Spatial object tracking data
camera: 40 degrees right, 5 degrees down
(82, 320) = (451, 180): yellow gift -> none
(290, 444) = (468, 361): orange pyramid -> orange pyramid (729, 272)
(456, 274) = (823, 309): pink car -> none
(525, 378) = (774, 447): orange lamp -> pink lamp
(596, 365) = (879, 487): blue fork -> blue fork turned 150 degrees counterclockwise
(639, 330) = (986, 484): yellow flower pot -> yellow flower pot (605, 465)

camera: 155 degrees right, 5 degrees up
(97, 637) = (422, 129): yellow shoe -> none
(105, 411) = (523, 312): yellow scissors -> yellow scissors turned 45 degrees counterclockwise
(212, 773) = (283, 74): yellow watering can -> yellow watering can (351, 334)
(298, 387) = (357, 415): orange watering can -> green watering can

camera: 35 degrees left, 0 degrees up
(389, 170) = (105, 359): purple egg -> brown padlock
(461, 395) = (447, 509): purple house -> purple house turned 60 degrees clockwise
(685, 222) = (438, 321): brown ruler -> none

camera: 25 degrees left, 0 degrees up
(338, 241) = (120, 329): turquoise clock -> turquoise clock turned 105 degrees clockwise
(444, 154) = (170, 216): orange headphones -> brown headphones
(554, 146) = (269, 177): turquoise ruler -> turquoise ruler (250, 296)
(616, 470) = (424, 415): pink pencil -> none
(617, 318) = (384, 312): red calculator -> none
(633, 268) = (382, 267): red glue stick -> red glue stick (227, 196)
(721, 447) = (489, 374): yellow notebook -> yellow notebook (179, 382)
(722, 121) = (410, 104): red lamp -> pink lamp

Exercise objective> Please transcribe all of the records, keeping every line exactly as it is.

Result>
camera: 40 degrees right, 5 degrees down
(82, 320) = (451, 180): yellow gift -> none
(290, 444) = (468, 361): orange pyramid -> orange pyramid (729, 272)
(456, 274) = (823, 309): pink car -> none
(525, 378) = (774, 447): orange lamp -> pink lamp
(596, 365) = (879, 487): blue fork -> blue fork turned 150 degrees counterclockwise
(639, 330) = (986, 484): yellow flower pot -> yellow flower pot (605, 465)

camera: 155 degrees right, 5 degrees up
(97, 637) = (422, 129): yellow shoe -> none
(105, 411) = (523, 312): yellow scissors -> yellow scissors turned 45 degrees counterclockwise
(212, 773) = (283, 74): yellow watering can -> yellow watering can (351, 334)
(298, 387) = (357, 415): orange watering can -> green watering can

camera: 35 degrees left, 0 degrees up
(389, 170) = (105, 359): purple egg -> brown padlock
(461, 395) = (447, 509): purple house -> purple house turned 60 degrees clockwise
(685, 222) = (438, 321): brown ruler -> none

camera: 25 degrees left, 0 degrees up
(338, 241) = (120, 329): turquoise clock -> turquoise clock turned 105 degrees clockwise
(444, 154) = (170, 216): orange headphones -> brown headphones
(554, 146) = (269, 177): turquoise ruler -> turquoise ruler (250, 296)
(616, 470) = (424, 415): pink pencil -> none
(617, 318) = (384, 312): red calculator -> none
(633, 268) = (382, 267): red glue stick -> red glue stick (227, 196)
(721, 447) = (489, 374): yellow notebook -> yellow notebook (179, 382)
(722, 121) = (410, 104): red lamp -> pink lamp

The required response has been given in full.